REQUIRED ACTION:
Whenever a line of the data below holds the string "tree", copy that line.

GIVEN DATA:
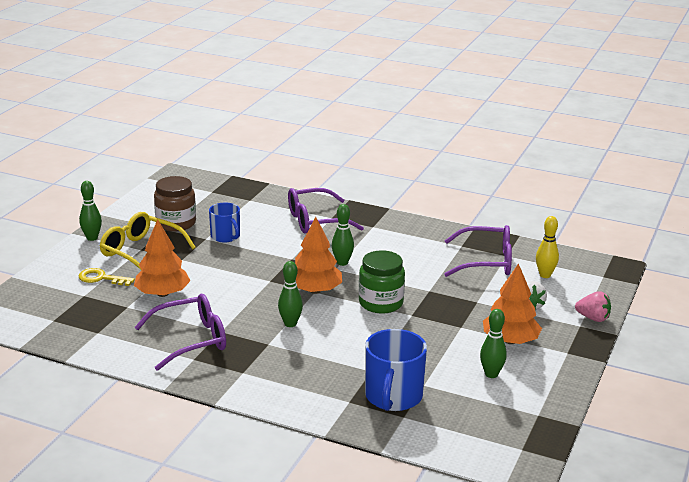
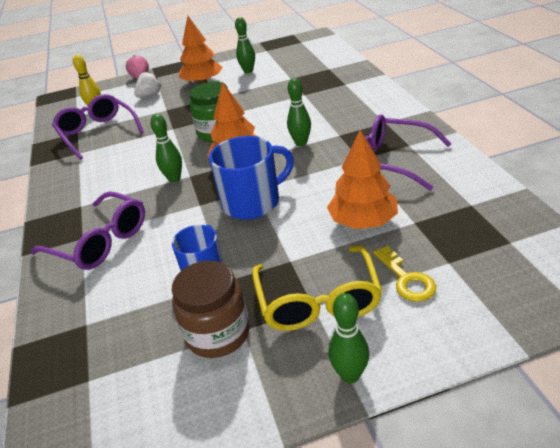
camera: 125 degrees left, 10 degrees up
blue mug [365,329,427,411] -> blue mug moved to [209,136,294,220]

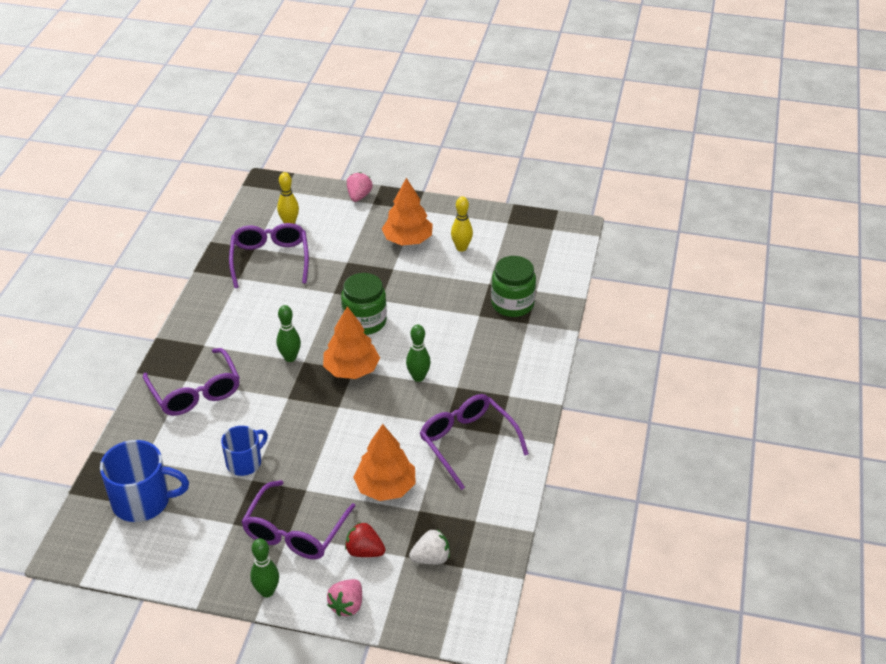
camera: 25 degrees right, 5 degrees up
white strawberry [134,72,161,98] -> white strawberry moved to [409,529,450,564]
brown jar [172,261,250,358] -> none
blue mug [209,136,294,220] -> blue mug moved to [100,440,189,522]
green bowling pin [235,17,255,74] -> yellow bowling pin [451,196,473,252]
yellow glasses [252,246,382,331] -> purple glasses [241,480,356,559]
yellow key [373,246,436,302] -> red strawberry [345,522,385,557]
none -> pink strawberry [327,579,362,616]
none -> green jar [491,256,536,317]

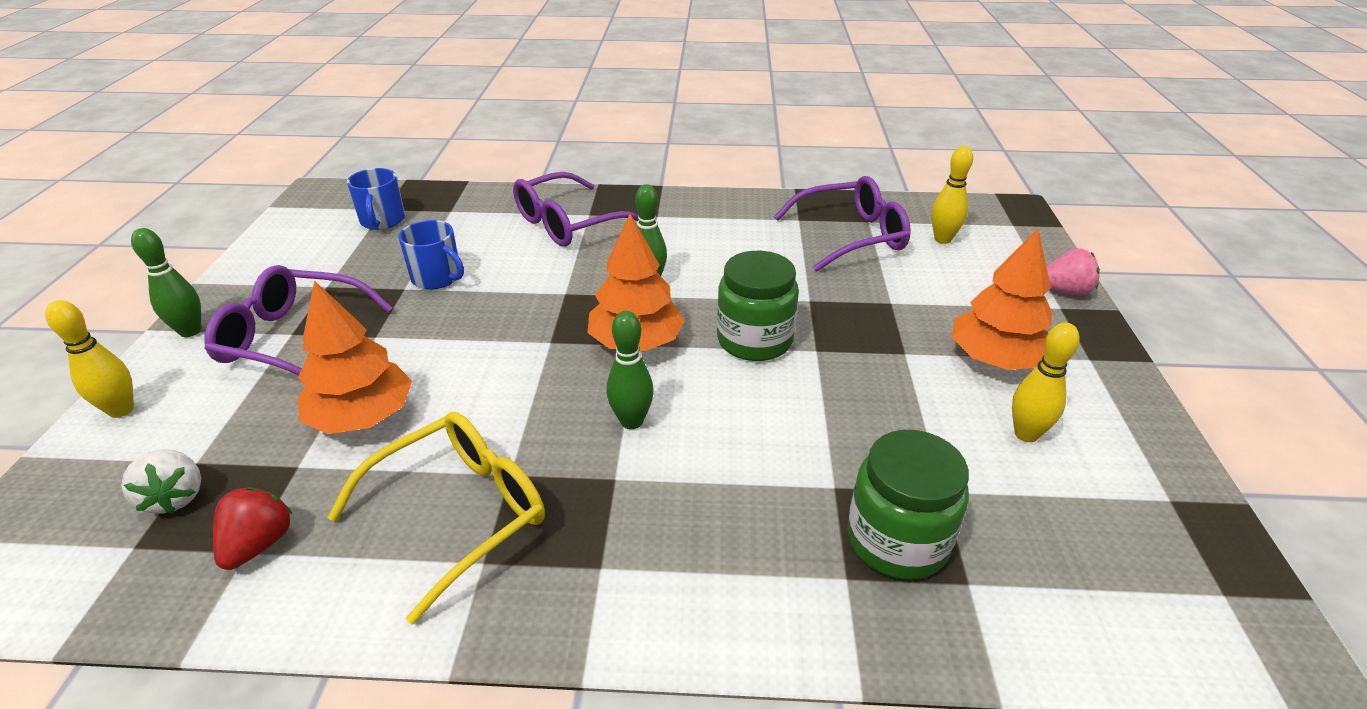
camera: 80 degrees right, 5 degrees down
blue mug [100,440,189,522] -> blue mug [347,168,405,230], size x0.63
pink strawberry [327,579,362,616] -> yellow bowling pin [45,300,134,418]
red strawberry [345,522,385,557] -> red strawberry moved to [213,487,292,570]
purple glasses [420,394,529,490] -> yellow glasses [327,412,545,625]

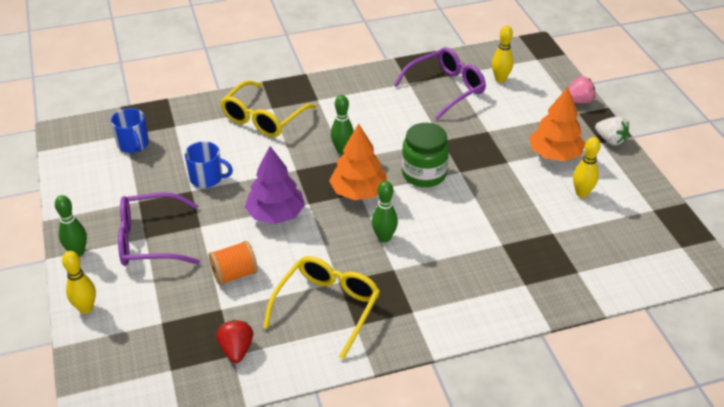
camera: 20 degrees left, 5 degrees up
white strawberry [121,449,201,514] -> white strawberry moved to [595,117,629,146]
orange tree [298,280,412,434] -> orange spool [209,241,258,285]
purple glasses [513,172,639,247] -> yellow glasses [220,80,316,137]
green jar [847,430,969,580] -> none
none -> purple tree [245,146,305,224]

--

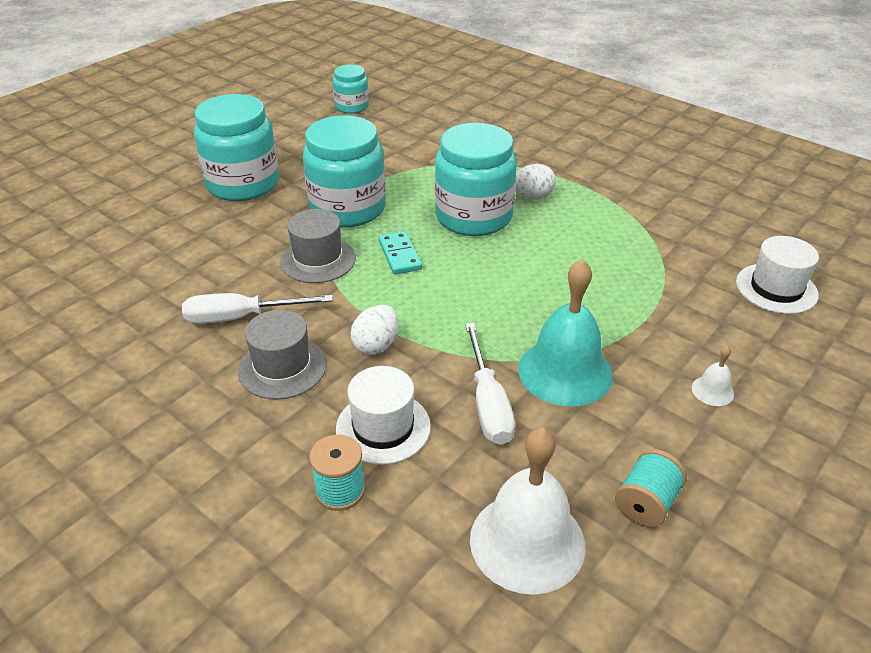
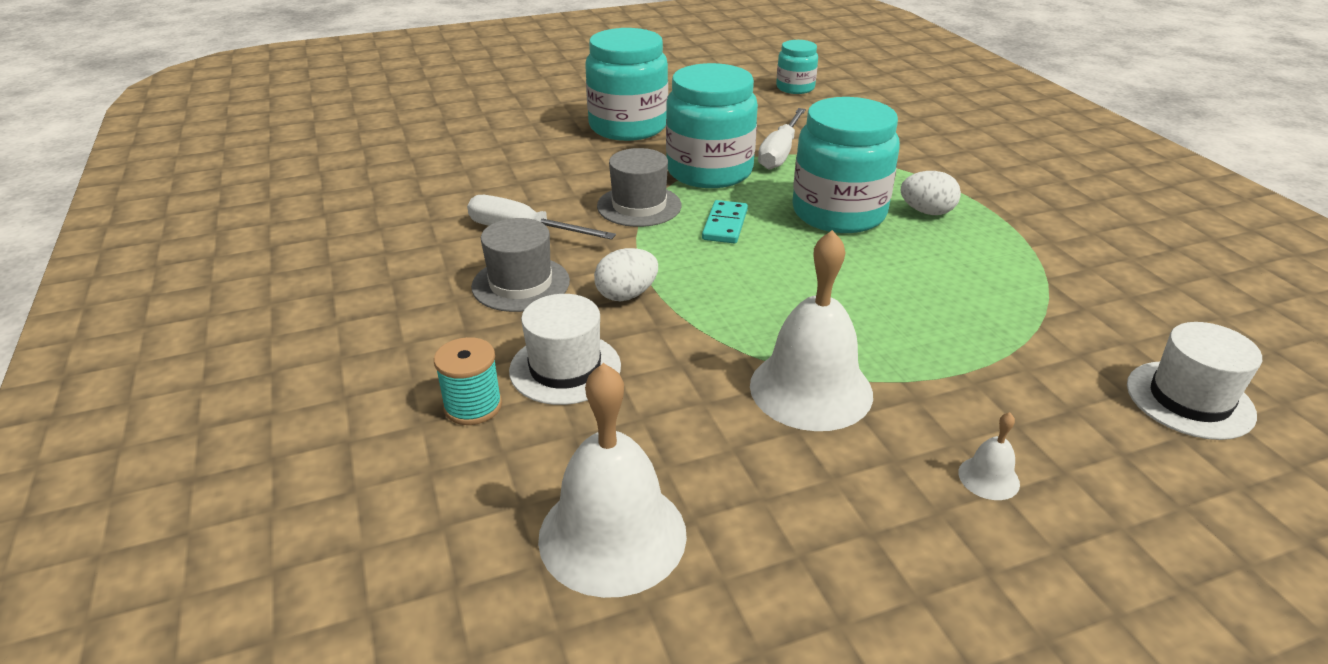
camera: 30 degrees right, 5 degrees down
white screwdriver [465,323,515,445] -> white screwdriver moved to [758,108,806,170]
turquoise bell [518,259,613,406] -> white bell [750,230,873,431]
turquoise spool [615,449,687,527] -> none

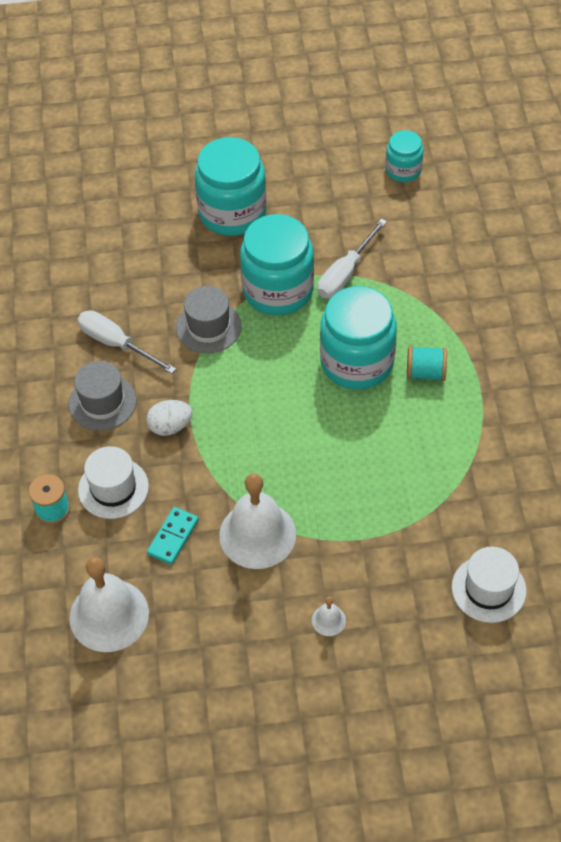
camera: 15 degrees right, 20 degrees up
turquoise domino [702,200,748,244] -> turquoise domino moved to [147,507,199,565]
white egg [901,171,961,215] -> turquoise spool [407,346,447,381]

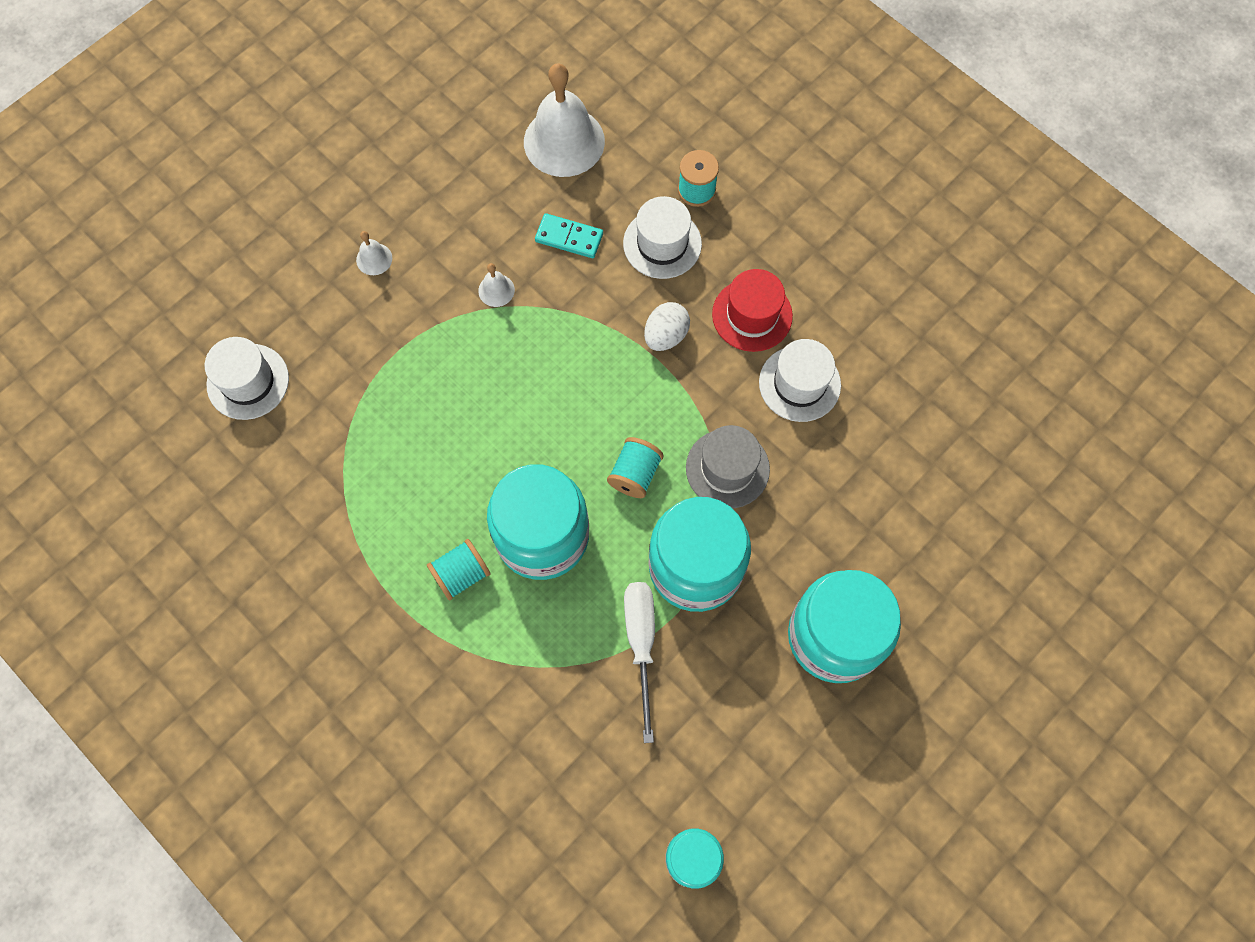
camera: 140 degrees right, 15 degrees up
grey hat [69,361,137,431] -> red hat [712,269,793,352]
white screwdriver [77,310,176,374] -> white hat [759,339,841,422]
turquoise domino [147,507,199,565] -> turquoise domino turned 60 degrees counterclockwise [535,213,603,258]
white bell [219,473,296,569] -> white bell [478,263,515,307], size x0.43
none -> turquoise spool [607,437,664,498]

RESPONSE FOR THIS EXERCISE:
orange tree [298,280,412,434] -> orange spool [209,241,258,285]
none -> purple tree [245,146,305,224]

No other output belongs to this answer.